Scene change data
- - - -

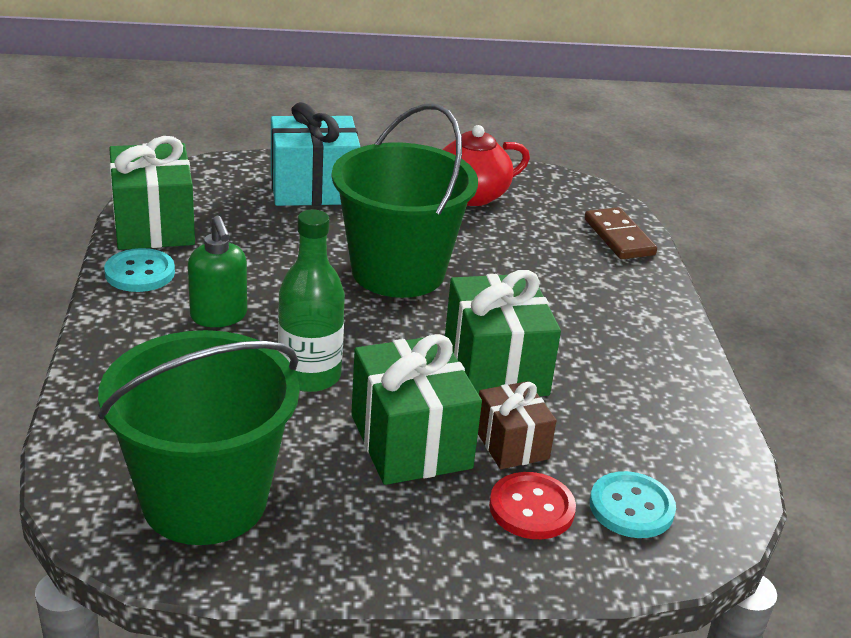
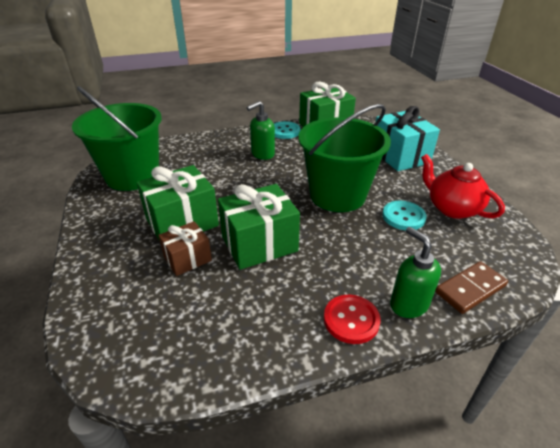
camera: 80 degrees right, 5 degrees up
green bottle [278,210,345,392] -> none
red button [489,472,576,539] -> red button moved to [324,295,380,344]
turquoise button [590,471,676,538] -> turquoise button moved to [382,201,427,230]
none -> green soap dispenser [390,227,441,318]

- - - -

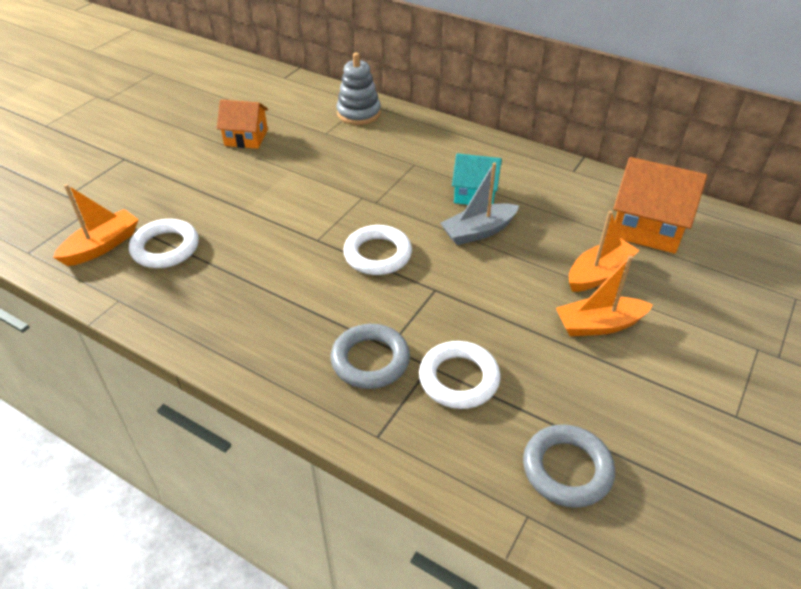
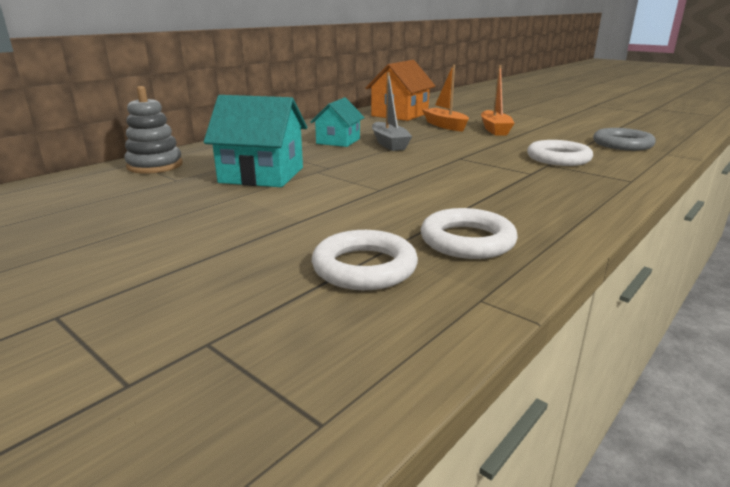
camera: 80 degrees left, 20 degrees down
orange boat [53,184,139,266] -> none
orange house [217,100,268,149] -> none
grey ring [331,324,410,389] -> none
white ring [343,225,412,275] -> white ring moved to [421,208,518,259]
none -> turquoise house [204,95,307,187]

- - - -

In the data above, find the line that contains "orange house [217,100,268,149] -> none" and the line that contains "none -> turquoise house [204,95,307,187]". Repeat exactly those lines and every line between them, and only those.

### OUTPUT OF THE TASK
orange house [217,100,268,149] -> none
grey ring [331,324,410,389] -> none
white ring [343,225,412,275] -> white ring moved to [421,208,518,259]
none -> turquoise house [204,95,307,187]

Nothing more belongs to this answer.